### YOUR INSTRUCTIONS
Each of the lines from the one that contains "D1: schottky SS14" to the end of the entries below should be output exactly.

────────────────

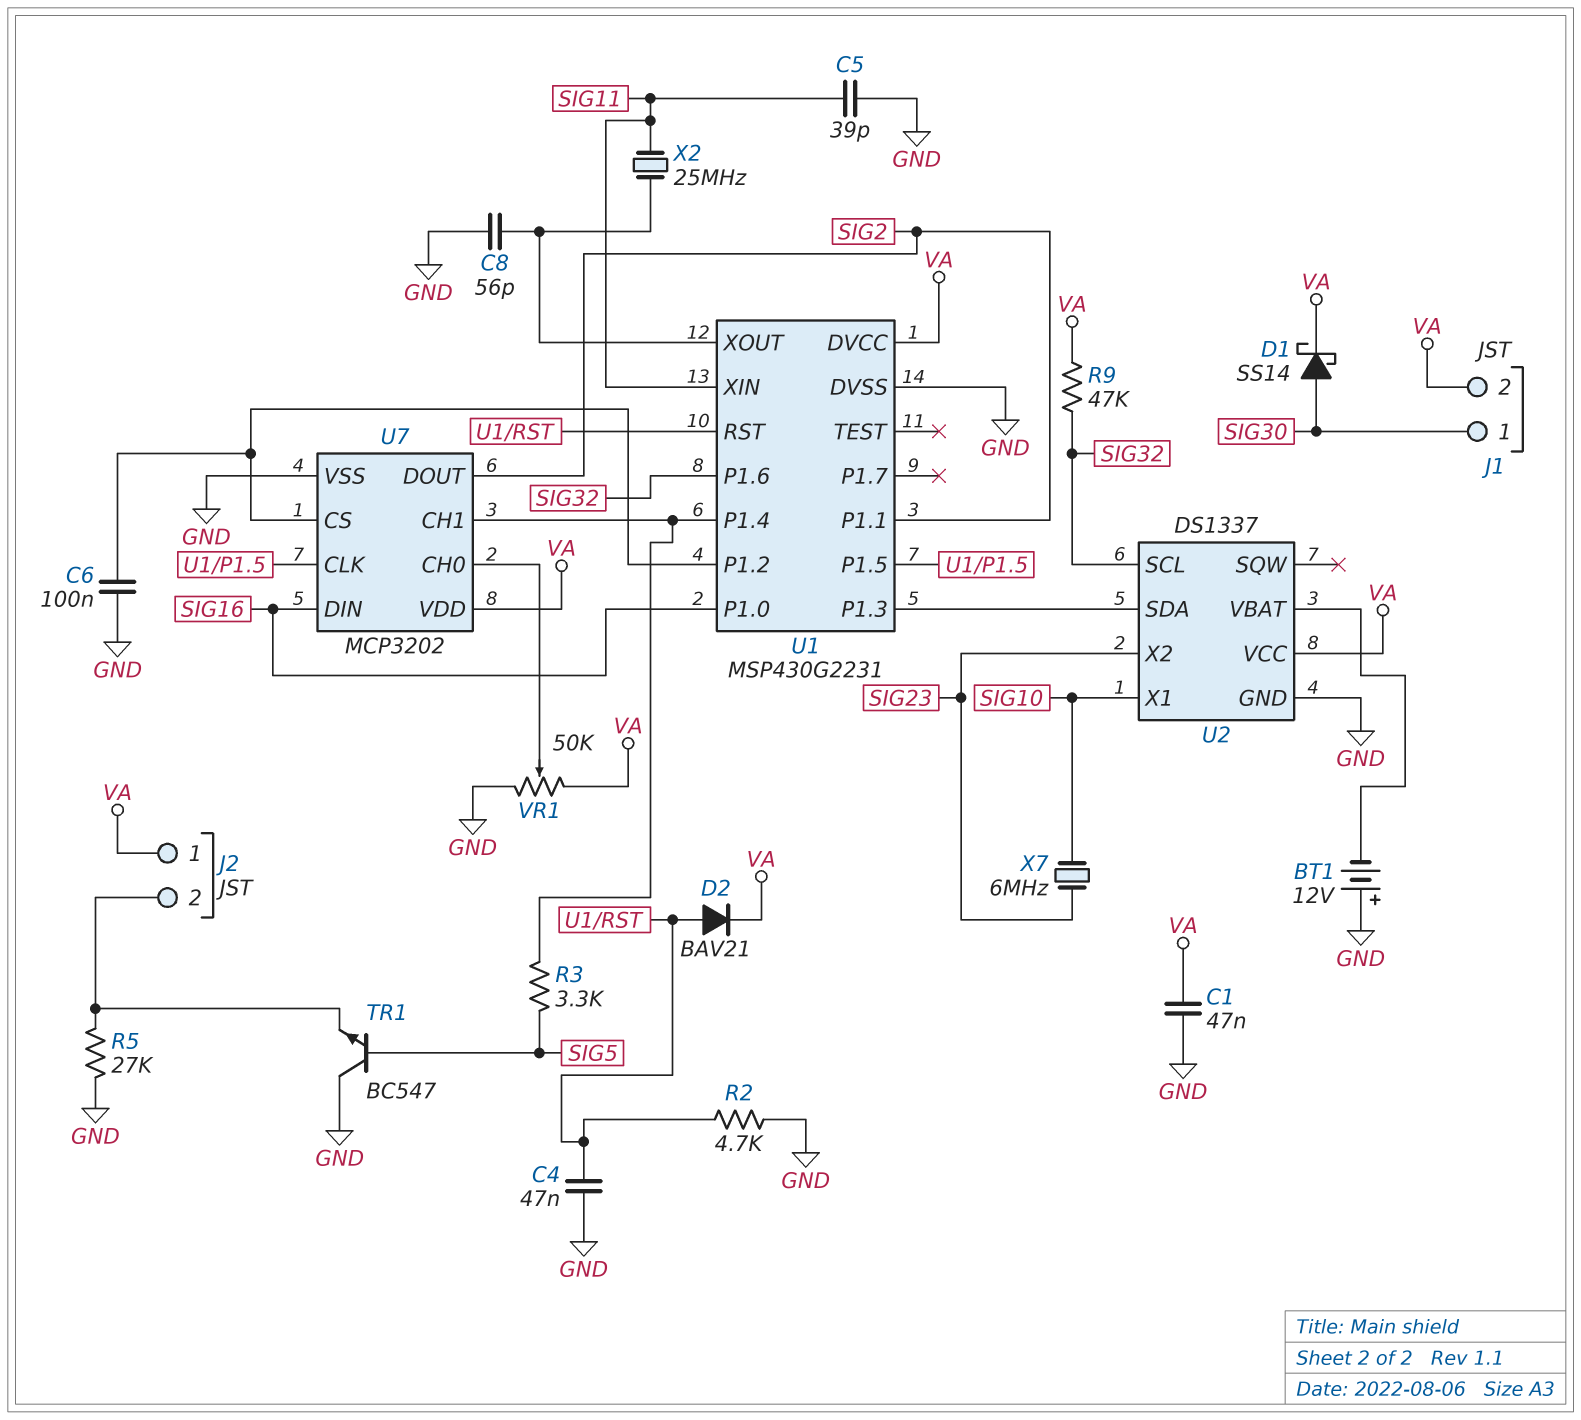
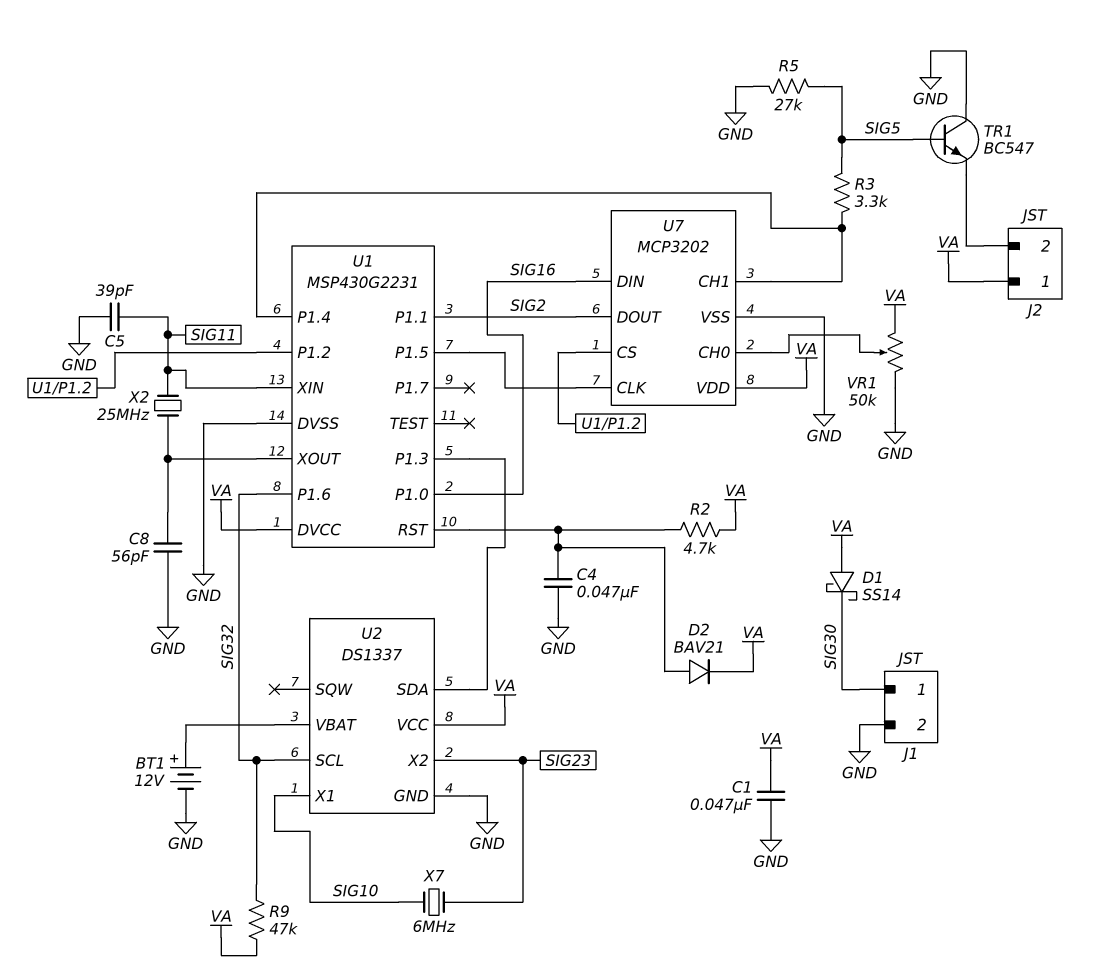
BT1: 12V (plus GND, minus U2/VBAT) -> 12V (plus U2/VBAT, minus GND)
C6: 100nF (GND, U1/P1.2) -> none
D1: schottky SS14 (A SIG30, K VA) -> schottky SS14 (A VA, K SIG30)
J1 pin 2: VA -> GND
R2: 4.7k (GND, U1/RST) -> 4.7k (U1/RST, VA)
R5: 27k (GND, J2/2) -> 27k (GND, SIG5)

────────────────

### TASK OUTPUT
D1: schottky SS14 (A SIG30, K VA) -> schottky SS14 (A VA, K SIG30)
J1 pin 2: VA -> GND
R2: 4.7k (GND, U1/RST) -> 4.7k (U1/RST, VA)
R5: 27k (GND, J2/2) -> 27k (GND, SIG5)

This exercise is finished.